> _INSTRUCTIONS TO FOLLOW_:
The reply is a verbatim copy of the listing below with its images dropped.

> _RECORD EXCERPTS_:
━━━━━━━━━━━━━━━━
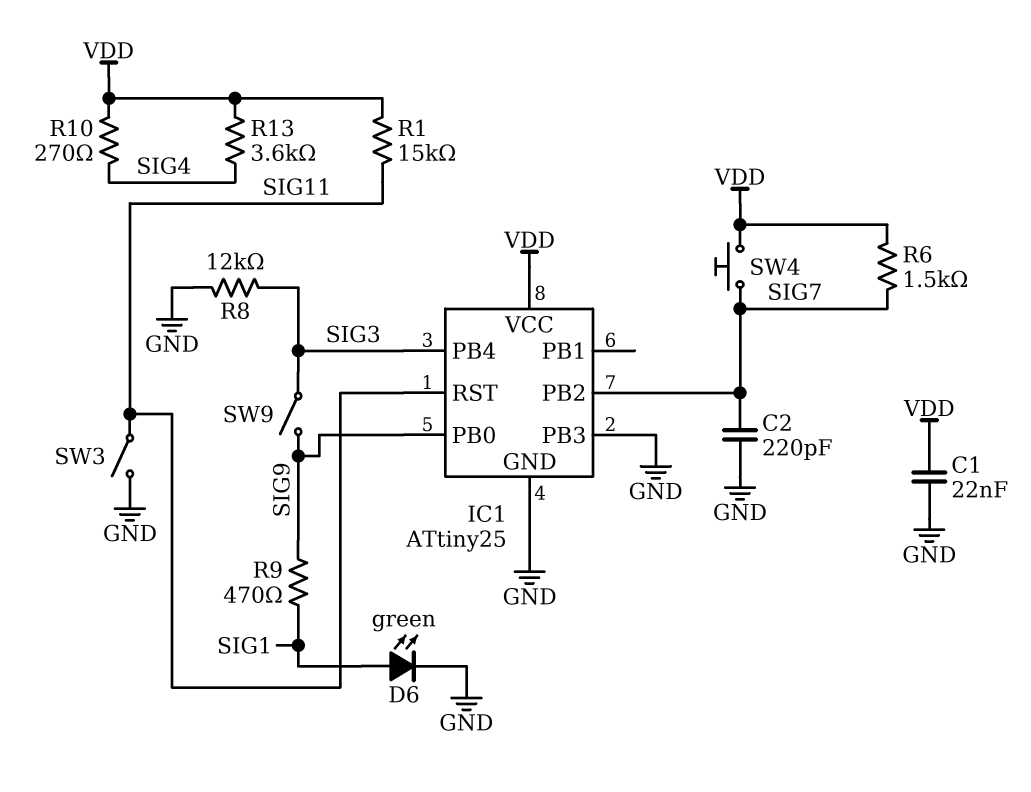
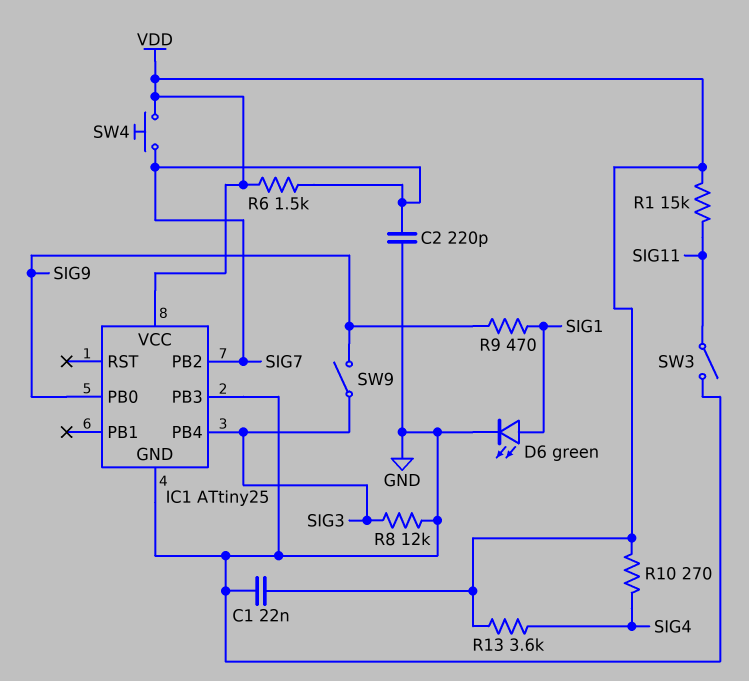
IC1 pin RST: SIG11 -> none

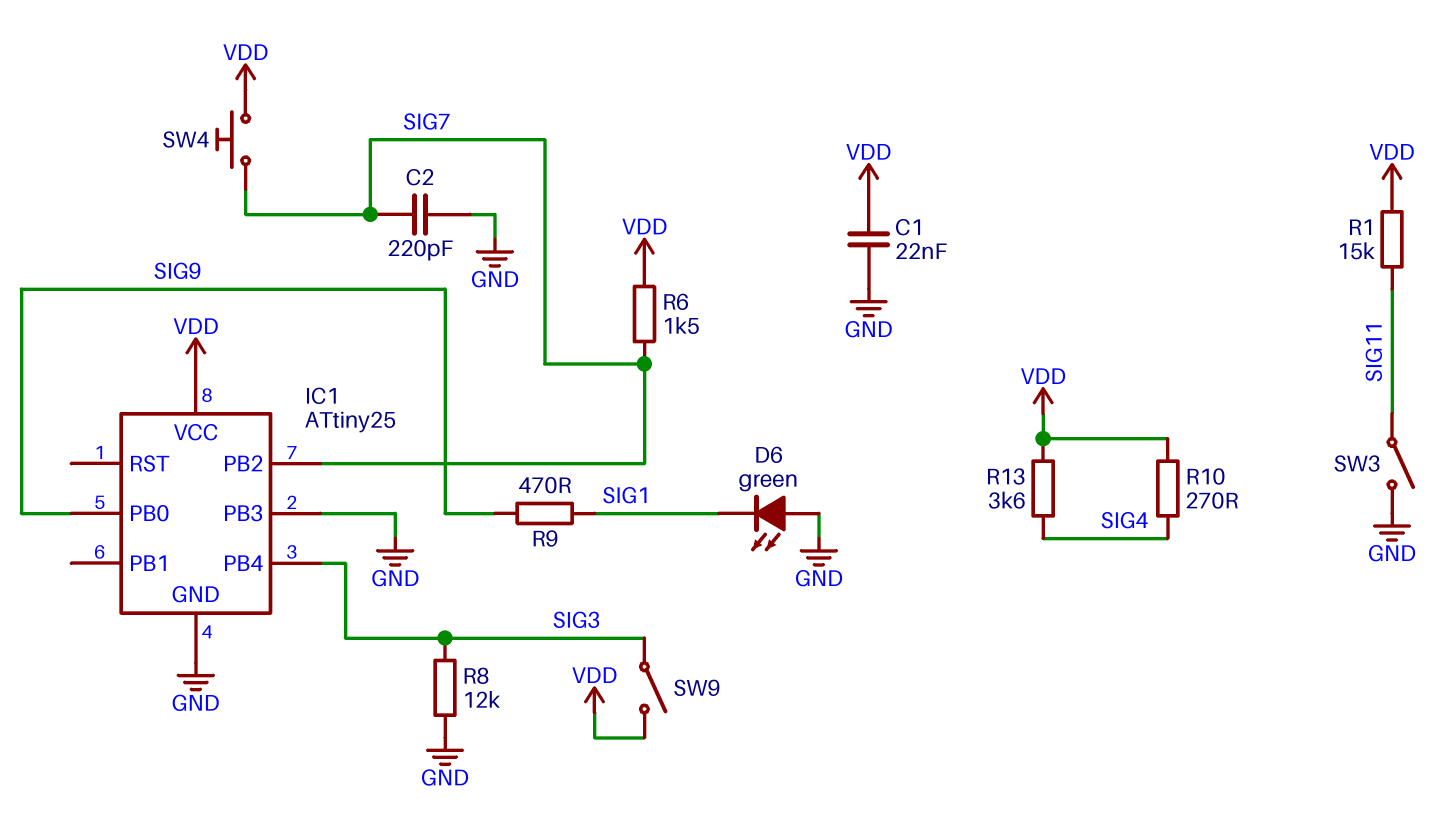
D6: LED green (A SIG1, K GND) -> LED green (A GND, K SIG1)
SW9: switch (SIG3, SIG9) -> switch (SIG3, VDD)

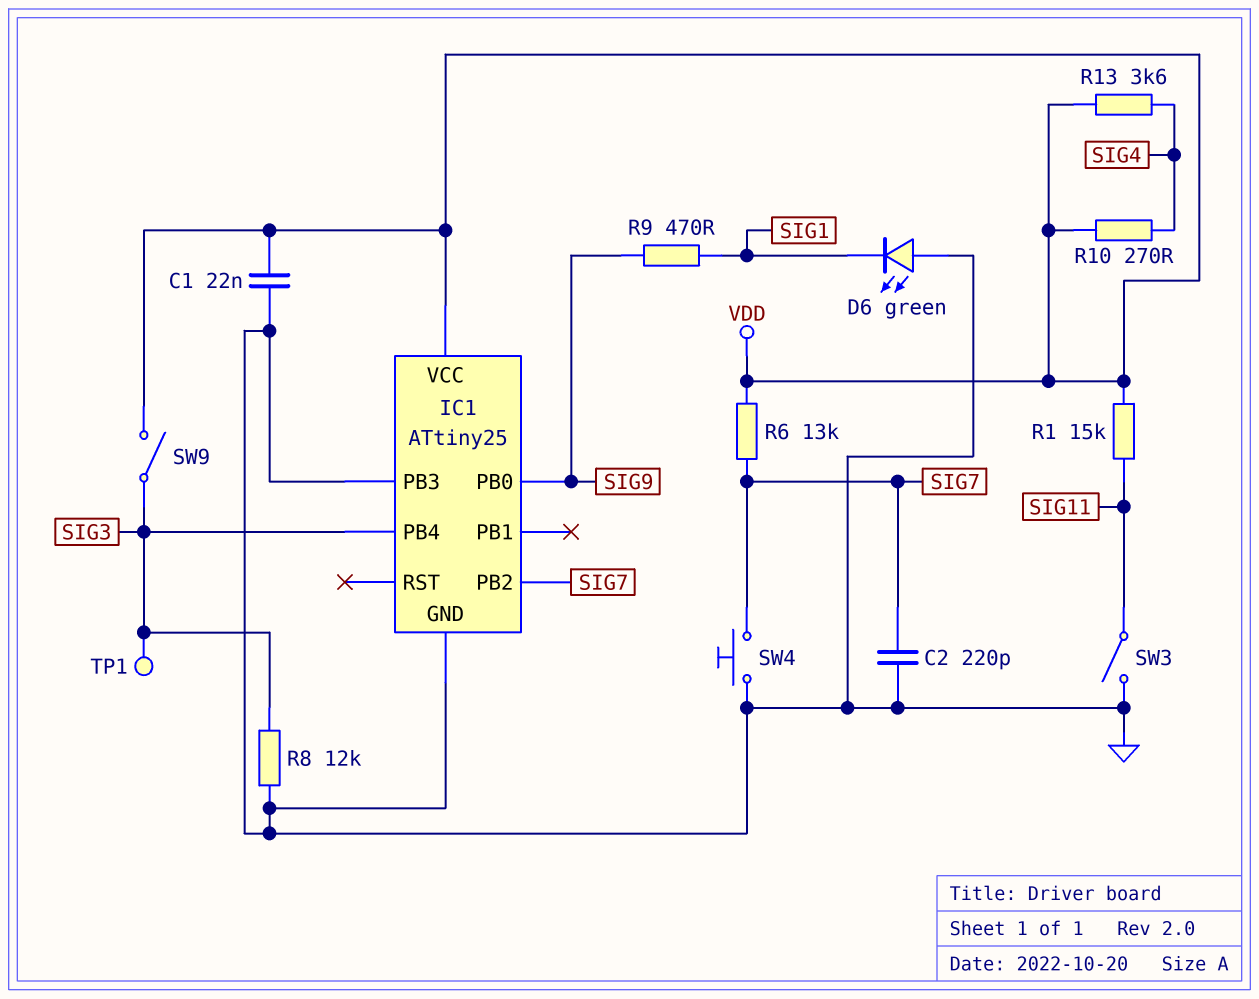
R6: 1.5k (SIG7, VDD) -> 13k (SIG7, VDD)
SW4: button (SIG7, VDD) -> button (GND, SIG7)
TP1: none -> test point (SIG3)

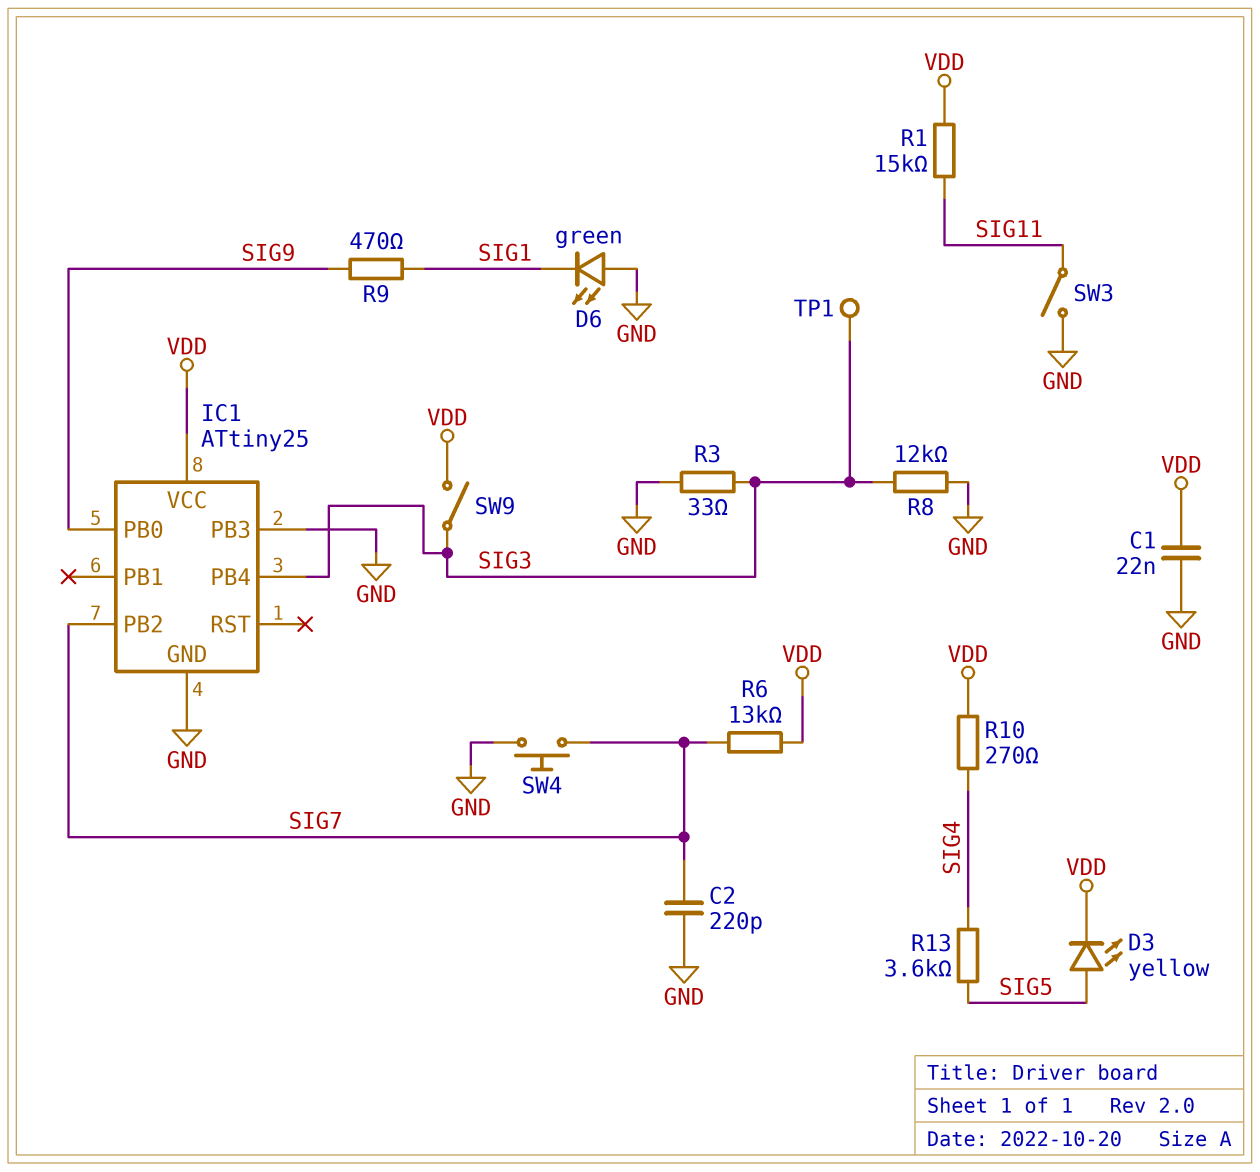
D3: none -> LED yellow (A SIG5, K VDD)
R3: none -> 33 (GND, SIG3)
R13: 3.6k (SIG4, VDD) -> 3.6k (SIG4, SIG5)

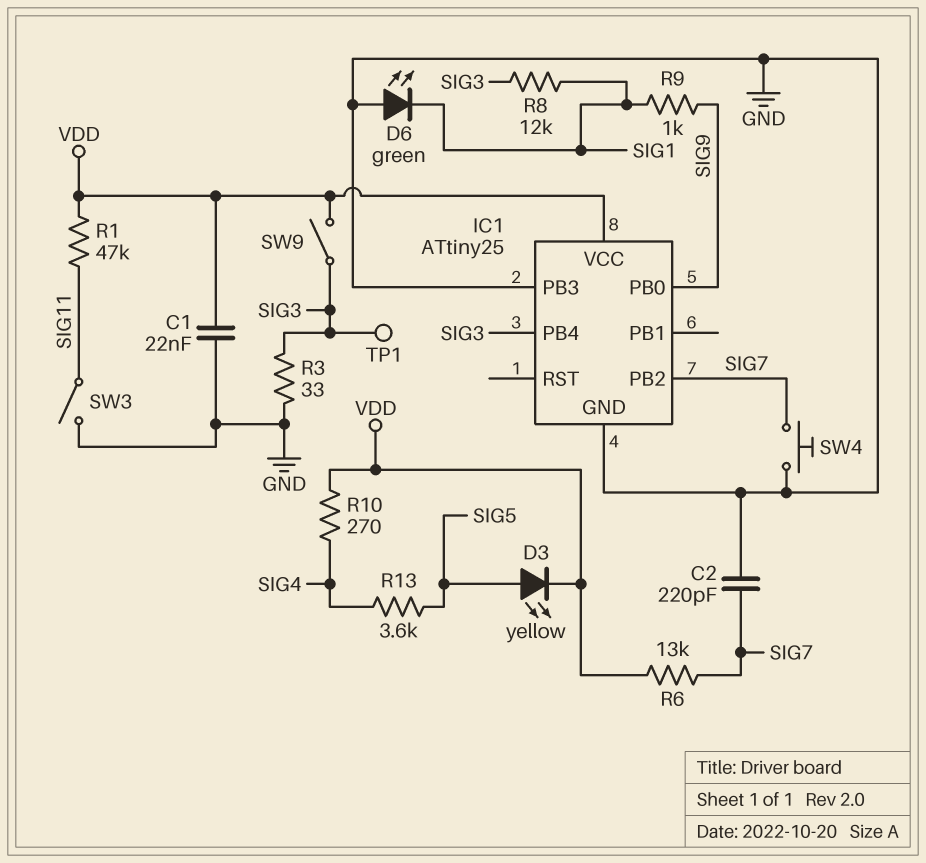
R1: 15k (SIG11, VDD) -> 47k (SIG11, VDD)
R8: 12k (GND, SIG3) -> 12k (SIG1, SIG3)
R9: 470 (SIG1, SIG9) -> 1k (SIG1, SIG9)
━━━━━━━━━━━━━━━━
> _OUTPUT FOR THIS EXERCISE_:
IC1 pin RST: SIG11 -> none

D6: LED green (A SIG1, K GND) -> LED green (A GND, K SIG1)
SW9: switch (SIG3, SIG9) -> switch (SIG3, VDD)

R6: 1.5k (SIG7, VDD) -> 13k (SIG7, VDD)
SW4: button (SIG7, VDD) -> button (GND, SIG7)
TP1: none -> test point (SIG3)

D3: none -> LED yellow (A SIG5, K VDD)
R3: none -> 33 (GND, SIG3)
R13: 3.6k (SIG4, VDD) -> 3.6k (SIG4, SIG5)

R1: 15k (SIG11, VDD) -> 47k (SIG11, VDD)
R8: 12k (GND, SIG3) -> 12k (SIG1, SIG3)
R9: 470 (SIG1, SIG9) -> 1k (SIG1, SIG9)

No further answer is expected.